Stated task:
Copy each line containing the word "label" from the records that follow, please.

Provided material:
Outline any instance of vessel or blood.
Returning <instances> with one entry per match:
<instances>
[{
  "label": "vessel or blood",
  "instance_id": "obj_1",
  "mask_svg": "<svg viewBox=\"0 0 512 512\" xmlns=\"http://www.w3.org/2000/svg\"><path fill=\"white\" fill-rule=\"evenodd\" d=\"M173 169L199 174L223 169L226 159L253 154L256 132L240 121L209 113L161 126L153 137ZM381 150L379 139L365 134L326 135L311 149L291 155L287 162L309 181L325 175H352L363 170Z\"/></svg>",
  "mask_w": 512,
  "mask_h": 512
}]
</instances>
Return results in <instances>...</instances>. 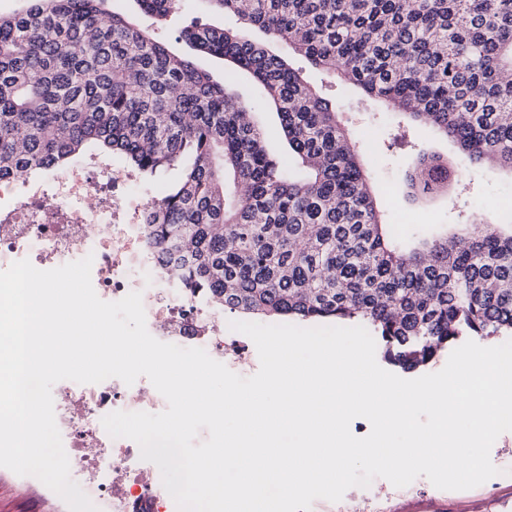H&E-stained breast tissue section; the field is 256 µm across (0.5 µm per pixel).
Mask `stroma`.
<instances>
[{
    "mask_svg": "<svg viewBox=\"0 0 512 512\" xmlns=\"http://www.w3.org/2000/svg\"><path fill=\"white\" fill-rule=\"evenodd\" d=\"M196 17L217 27L235 24L229 15L200 8L166 22L138 12L133 20L157 38L170 41L177 27ZM275 50L291 67L302 70L320 95L332 100L341 122L354 135L362 136L363 154L379 207L387 222L395 224L401 232L409 234L426 224H465L479 218L482 206L502 209L512 205L511 171L462 160L451 143L439 134H401L381 103H366L338 77L311 67L304 57L284 44H276ZM424 153L448 158L455 170L465 174V185H452L448 192L437 195L410 196L404 174ZM224 338L230 346L224 357L225 366L243 377L254 375L260 363L253 341L229 329L225 330ZM490 457L499 468V475L472 489L441 490L422 476L397 488L388 480L377 478L369 487L350 488L341 501L315 500L311 512H512V480L502 474L503 469L512 466V432L498 437ZM0 512H68V507L36 477L20 476L0 467Z\"/></svg>",
    "mask_w": 512,
    "mask_h": 512,
    "instance_id": "1",
    "label": "stroma"
}]
</instances>
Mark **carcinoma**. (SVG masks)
Masks as SVG:
<instances>
[{
    "label": "carcinoma",
    "mask_w": 512,
    "mask_h": 512,
    "mask_svg": "<svg viewBox=\"0 0 512 512\" xmlns=\"http://www.w3.org/2000/svg\"><path fill=\"white\" fill-rule=\"evenodd\" d=\"M28 2L0 16V180L86 145L147 178L169 174L143 223L182 287L230 313L360 320L407 370L461 336L512 333V217L404 238L334 104L265 44L195 21L175 37L186 56L106 0ZM135 2L159 20L180 13L181 0ZM204 2L471 161L512 170V0ZM208 56L233 73L214 79ZM236 72L263 88L302 168L268 151L252 106L226 86ZM452 177L432 155L407 181L432 191Z\"/></svg>",
    "instance_id": "carcinoma-1"
}]
</instances>
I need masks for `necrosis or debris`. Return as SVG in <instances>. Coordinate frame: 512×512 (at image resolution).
<instances>
[{
	"instance_id": "obj_1",
	"label": "necrosis or debris",
	"mask_w": 512,
	"mask_h": 512,
	"mask_svg": "<svg viewBox=\"0 0 512 512\" xmlns=\"http://www.w3.org/2000/svg\"><path fill=\"white\" fill-rule=\"evenodd\" d=\"M128 181L121 169L108 166L95 174L82 162L48 184L0 181V198L15 201L0 211V263L26 259L37 269L50 270L92 257L91 274L104 299L115 302L141 292L154 338L198 347L223 360L224 330L215 322V299L178 287L147 245L144 225L130 223V215H142L144 204L116 194L102 207L75 211L73 201L84 192ZM93 225L106 226V233L90 234ZM53 400L70 475L90 484L101 512H177L160 472L145 467L138 444L111 437L102 425L103 417L115 411H164L167 402L149 379L138 378L130 386L117 378L96 384L71 381L57 387Z\"/></svg>"
}]
</instances>
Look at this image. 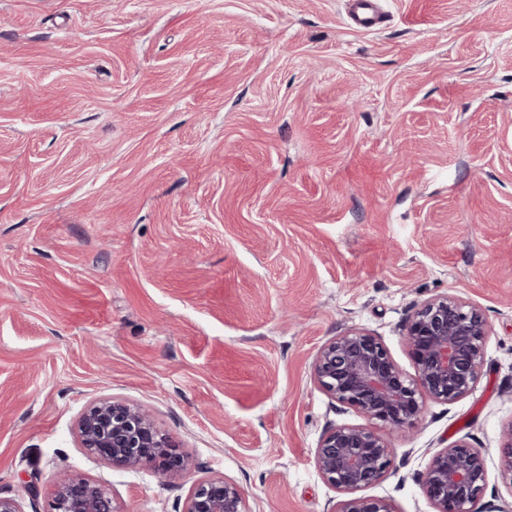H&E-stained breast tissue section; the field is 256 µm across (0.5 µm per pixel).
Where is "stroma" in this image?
<instances>
[{
	"mask_svg": "<svg viewBox=\"0 0 512 512\" xmlns=\"http://www.w3.org/2000/svg\"><path fill=\"white\" fill-rule=\"evenodd\" d=\"M0 0V495L46 512L94 480L119 512H182L222 476L248 512H334L314 452L364 417L312 367L370 331L406 374L413 307L491 327L478 383L383 428L362 496L434 512V451L485 455L480 512H512V0ZM150 412L189 473L115 470L76 423ZM351 26L362 31H376L383 23L379 0H346Z\"/></svg>",
	"mask_w": 512,
	"mask_h": 512,
	"instance_id": "35a3bbf8",
	"label": "stroma"
}]
</instances>
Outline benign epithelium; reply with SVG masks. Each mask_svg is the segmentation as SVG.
Instances as JSON below:
<instances>
[{
  "instance_id": "benign-epithelium-1",
  "label": "benign epithelium",
  "mask_w": 512,
  "mask_h": 512,
  "mask_svg": "<svg viewBox=\"0 0 512 512\" xmlns=\"http://www.w3.org/2000/svg\"><path fill=\"white\" fill-rule=\"evenodd\" d=\"M491 326L477 306L441 294L415 306L403 336L414 366L408 375L375 335L351 330L327 341L313 365L318 386L336 403L391 429L414 428L428 399L453 403L469 395L481 374ZM77 433L87 452L117 470L150 465L161 475L184 471L188 456L156 426L145 409L114 398L100 399L81 414ZM393 449L375 429L337 425L322 435L314 461L321 476L348 498L334 512H393L391 504L354 493L381 481ZM502 476L512 485V424L500 454ZM435 512H477L487 483L482 451L460 441L435 452L421 477ZM48 512H119L98 482L57 479ZM182 512H247L239 486L205 476L190 489Z\"/></svg>"
}]
</instances>
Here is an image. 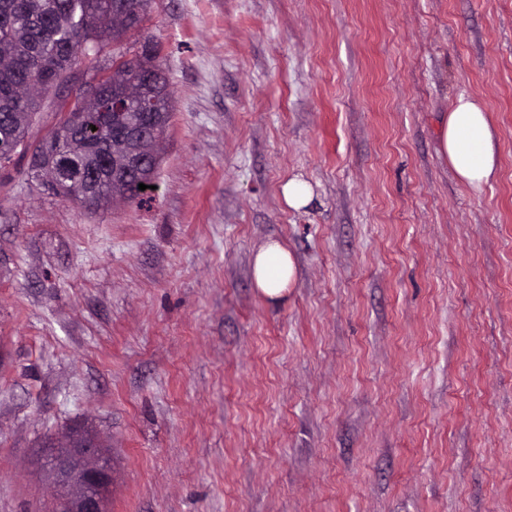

Output for this task:
  "label": "vessel or blood",
    "label": "stroma"
    "label": "carcinoma",
	"label": "necrosis or debris",
	"label": "stroma"
  "label": "benign epithelium",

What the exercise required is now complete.